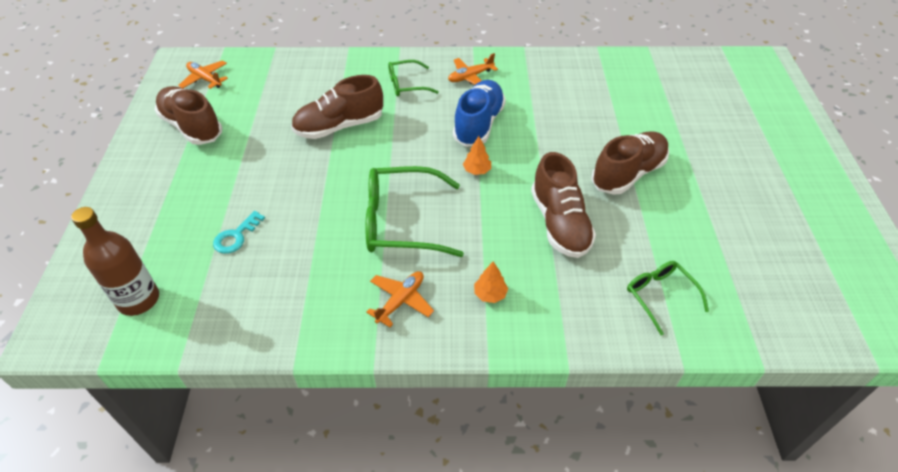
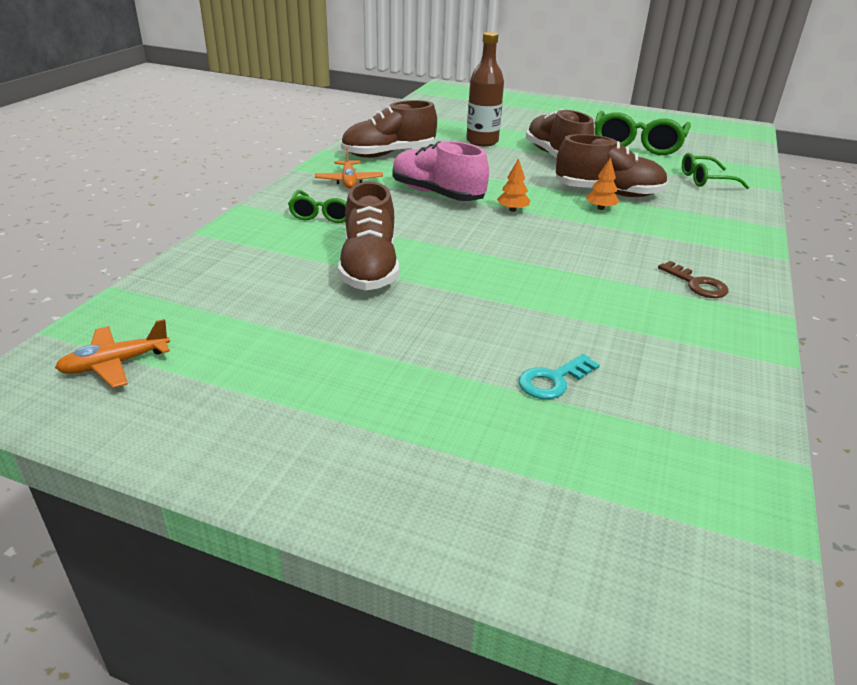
camera: 70 degrees left, 15 degrees down
brown bottle [71,207,159,316] -> brown bottle moved to [466,32,504,146]
brown shoe [155,86,222,145] -> brown shoe moved to [341,100,437,158]
turquoise key [213,211,265,254] -> turquoise key turned 90 degrees clockwise [519,354,600,399]
green glasses [366,166,464,257] -> green glasses moved to [594,111,691,155]
orange plane [366,271,434,327] -> brown key [658,261,728,298]
blue shoe [453,80,506,147] -> pink shoe [393,141,489,201]
orange tree [474,261,508,303] -> orange tree moved to [587,157,620,210]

________________________________________

## Work instructions
Exclude every image and return the material above exactly.

## Result for this task
camera: 70 degrees left, 15 degrees down
brown bottle [71,207,159,316] -> brown bottle moved to [466,32,504,146]
brown shoe [155,86,222,145] -> brown shoe moved to [341,100,437,158]
turquoise key [213,211,265,254] -> turquoise key turned 90 degrees clockwise [519,354,600,399]
green glasses [366,166,464,257] -> green glasses moved to [594,111,691,155]
orange plane [366,271,434,327] -> brown key [658,261,728,298]
blue shoe [453,80,506,147] -> pink shoe [393,141,489,201]
orange tree [474,261,508,303] -> orange tree moved to [587,157,620,210]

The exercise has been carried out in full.